• _About this exercise_:
Each line of the data that mentions the string "diamond" needs to be identified and copied.

• _Data excerpts_:
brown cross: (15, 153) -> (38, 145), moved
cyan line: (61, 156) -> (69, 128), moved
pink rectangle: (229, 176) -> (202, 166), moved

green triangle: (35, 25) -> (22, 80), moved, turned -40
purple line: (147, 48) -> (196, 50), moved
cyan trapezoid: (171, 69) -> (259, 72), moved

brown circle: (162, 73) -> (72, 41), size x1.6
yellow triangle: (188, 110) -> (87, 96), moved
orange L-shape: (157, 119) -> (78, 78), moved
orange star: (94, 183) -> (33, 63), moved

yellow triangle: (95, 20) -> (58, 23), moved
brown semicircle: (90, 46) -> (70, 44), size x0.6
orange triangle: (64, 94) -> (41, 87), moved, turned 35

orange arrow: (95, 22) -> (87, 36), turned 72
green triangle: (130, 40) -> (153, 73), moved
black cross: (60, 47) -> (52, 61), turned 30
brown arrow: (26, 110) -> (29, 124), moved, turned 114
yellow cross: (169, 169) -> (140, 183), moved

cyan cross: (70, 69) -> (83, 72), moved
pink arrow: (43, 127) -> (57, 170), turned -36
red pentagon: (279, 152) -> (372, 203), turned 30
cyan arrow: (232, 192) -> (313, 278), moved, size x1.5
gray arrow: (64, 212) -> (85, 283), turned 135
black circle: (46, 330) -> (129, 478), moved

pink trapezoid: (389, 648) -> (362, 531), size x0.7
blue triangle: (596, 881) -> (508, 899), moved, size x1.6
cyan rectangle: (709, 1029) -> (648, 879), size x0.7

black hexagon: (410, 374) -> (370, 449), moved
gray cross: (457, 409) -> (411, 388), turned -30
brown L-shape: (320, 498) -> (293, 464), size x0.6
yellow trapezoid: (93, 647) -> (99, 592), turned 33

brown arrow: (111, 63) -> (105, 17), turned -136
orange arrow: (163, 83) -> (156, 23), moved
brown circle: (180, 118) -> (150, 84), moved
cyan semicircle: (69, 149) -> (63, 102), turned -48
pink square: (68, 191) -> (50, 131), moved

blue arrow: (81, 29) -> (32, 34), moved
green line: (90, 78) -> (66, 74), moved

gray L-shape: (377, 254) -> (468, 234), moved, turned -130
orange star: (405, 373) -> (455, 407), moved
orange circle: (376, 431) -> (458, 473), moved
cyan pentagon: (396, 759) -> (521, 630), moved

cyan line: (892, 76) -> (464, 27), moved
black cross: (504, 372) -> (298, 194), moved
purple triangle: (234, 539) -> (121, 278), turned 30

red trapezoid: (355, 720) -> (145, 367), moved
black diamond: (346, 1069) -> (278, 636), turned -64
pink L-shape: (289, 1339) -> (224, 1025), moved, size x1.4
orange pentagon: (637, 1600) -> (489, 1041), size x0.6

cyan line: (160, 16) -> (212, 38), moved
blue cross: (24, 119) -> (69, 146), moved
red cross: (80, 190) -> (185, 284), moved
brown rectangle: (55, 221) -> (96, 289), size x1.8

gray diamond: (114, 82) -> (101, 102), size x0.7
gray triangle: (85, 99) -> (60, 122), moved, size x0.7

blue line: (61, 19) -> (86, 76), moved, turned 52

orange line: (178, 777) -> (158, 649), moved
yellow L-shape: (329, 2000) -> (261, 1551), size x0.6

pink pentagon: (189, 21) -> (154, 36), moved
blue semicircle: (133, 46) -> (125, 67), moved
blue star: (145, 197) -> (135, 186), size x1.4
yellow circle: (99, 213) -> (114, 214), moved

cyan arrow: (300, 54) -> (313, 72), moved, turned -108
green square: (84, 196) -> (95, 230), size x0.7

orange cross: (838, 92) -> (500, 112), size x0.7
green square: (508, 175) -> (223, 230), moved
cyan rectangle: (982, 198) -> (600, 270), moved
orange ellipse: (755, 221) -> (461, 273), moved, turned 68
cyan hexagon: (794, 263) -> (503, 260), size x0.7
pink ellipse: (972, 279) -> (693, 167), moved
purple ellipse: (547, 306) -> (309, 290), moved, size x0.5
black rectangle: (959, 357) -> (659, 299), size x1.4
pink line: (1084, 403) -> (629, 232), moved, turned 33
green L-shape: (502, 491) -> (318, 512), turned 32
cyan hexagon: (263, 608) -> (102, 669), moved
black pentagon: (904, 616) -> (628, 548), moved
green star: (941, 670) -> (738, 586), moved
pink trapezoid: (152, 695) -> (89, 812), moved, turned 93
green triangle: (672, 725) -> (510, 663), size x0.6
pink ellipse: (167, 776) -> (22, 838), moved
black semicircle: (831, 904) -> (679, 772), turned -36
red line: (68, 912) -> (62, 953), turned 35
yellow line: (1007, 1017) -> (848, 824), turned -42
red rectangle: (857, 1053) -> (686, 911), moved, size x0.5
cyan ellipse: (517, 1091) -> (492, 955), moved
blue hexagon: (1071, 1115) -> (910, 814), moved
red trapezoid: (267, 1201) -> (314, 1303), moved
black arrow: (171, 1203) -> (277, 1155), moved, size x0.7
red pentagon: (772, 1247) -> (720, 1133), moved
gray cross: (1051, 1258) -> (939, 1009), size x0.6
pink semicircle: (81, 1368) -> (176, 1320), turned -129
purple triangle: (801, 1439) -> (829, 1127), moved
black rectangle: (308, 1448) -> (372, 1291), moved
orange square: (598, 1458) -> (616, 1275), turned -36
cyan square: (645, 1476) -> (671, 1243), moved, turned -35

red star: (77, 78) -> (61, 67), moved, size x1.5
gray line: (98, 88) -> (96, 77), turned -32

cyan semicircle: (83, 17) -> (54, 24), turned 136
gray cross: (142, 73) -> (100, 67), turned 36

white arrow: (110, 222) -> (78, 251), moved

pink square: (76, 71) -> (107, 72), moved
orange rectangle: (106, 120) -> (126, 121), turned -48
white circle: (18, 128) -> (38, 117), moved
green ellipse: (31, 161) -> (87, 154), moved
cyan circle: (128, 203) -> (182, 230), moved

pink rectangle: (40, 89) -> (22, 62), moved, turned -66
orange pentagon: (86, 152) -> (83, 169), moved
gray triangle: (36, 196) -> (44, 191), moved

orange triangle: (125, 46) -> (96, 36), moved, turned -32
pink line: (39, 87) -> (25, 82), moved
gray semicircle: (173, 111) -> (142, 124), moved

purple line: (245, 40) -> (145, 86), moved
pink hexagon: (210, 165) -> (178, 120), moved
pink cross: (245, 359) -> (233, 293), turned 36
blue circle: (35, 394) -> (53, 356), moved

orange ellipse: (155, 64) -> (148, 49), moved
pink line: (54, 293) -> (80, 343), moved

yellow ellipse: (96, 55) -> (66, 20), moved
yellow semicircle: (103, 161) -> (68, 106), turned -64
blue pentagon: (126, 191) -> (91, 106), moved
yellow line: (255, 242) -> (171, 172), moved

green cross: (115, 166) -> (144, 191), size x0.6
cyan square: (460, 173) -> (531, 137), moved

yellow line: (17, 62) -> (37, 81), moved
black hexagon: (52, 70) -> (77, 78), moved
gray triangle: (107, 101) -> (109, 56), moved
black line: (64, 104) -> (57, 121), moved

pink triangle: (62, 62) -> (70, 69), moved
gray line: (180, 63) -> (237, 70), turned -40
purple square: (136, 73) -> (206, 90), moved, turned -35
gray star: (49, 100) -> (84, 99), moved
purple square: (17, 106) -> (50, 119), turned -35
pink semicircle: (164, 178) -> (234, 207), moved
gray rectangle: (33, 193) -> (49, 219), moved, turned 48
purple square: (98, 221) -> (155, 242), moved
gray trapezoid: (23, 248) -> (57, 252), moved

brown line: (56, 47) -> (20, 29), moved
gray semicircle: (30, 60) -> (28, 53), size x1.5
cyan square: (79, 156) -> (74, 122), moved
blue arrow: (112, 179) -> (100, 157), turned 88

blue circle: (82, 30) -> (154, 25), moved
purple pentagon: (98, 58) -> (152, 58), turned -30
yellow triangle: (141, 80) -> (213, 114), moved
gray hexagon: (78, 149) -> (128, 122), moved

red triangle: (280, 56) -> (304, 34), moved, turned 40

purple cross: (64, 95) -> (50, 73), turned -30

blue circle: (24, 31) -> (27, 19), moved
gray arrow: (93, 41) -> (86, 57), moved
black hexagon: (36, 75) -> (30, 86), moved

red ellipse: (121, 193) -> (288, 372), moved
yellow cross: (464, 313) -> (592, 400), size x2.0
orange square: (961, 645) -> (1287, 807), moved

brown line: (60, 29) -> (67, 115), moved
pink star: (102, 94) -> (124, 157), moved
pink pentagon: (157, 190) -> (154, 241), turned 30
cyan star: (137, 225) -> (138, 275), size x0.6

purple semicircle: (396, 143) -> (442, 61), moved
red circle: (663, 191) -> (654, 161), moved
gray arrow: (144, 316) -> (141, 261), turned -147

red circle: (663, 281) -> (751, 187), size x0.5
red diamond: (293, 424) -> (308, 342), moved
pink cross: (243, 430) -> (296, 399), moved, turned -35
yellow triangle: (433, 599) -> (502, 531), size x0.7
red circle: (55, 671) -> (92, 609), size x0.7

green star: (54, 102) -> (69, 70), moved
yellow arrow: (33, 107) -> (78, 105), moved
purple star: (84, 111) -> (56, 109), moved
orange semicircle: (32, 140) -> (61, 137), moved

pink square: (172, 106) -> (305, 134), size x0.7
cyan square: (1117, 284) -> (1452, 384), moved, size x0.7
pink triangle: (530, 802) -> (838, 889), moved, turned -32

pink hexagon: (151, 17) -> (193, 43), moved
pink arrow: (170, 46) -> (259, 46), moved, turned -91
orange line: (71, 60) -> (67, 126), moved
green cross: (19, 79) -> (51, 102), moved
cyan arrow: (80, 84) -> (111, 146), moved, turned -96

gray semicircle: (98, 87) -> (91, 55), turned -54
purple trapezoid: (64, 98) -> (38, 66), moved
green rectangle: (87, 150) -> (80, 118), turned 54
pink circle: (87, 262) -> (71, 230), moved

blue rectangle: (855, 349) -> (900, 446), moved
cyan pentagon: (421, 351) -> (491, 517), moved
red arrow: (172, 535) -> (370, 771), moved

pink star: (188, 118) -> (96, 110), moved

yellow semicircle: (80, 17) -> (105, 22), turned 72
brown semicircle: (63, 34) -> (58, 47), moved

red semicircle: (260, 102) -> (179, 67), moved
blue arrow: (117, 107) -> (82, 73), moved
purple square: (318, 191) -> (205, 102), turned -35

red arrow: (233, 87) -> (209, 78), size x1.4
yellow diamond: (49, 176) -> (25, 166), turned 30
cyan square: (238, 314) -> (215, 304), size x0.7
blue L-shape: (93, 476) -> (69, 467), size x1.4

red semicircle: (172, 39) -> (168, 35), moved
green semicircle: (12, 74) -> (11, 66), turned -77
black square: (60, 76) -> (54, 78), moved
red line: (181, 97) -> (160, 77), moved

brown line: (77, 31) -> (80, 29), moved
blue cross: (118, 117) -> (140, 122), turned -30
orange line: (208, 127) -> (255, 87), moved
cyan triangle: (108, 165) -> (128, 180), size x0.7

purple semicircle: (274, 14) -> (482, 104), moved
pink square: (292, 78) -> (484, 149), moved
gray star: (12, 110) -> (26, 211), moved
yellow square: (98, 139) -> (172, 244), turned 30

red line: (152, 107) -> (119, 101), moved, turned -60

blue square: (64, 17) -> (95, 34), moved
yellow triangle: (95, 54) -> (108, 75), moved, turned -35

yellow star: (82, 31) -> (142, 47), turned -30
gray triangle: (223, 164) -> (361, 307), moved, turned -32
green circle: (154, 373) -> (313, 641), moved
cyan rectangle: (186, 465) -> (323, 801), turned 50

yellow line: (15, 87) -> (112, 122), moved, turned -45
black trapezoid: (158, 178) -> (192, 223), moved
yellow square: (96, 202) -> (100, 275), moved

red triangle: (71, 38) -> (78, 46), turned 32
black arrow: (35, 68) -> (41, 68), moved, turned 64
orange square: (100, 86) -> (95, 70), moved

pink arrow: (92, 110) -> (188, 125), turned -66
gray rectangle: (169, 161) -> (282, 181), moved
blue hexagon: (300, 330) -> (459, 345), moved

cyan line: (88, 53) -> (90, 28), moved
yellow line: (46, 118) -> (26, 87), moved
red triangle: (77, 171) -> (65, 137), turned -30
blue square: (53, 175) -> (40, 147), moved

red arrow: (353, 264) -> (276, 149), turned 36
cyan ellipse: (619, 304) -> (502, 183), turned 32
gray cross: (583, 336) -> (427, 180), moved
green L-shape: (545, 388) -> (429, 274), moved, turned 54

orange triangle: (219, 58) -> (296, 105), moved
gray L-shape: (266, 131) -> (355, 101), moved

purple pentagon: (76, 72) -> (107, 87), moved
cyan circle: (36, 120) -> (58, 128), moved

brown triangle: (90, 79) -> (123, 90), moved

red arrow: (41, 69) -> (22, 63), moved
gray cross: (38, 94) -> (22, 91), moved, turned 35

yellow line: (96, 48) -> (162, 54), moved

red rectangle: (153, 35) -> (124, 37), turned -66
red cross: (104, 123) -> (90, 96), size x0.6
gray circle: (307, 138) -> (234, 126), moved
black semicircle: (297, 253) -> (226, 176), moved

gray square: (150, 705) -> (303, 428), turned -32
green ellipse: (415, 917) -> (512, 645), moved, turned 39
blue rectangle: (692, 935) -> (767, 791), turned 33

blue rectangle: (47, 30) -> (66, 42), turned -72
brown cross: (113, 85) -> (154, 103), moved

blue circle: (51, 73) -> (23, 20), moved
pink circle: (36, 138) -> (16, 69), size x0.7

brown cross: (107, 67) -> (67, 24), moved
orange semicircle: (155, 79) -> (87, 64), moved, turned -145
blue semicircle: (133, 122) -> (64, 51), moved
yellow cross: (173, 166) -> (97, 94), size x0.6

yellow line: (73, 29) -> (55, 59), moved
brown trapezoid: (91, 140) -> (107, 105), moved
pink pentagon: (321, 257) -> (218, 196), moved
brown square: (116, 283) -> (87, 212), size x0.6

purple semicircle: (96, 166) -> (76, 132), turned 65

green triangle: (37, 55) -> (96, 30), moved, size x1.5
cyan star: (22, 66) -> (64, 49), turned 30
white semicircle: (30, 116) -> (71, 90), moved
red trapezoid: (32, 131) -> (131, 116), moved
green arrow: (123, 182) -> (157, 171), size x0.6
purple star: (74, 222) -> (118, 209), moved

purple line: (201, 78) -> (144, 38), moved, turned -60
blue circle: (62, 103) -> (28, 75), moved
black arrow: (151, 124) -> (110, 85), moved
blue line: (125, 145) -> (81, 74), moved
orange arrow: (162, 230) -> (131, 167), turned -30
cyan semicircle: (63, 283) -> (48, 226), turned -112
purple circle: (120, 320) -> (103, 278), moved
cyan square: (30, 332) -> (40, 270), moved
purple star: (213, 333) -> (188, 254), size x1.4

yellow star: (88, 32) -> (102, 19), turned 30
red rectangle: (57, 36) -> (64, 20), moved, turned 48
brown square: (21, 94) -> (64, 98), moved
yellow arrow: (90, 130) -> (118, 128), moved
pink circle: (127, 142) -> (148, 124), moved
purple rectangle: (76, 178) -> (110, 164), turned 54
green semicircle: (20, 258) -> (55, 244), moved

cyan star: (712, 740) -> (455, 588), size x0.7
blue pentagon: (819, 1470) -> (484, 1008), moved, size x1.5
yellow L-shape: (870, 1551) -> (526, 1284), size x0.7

• _Written answer_:
black diamond: (346, 1069) -> (278, 636), turned -64
gray diamond: (114, 82) -> (101, 102), size x0.7
red diamond: (293, 424) -> (308, 342), moved
yellow diamond: (49, 176) -> (25, 166), turned 30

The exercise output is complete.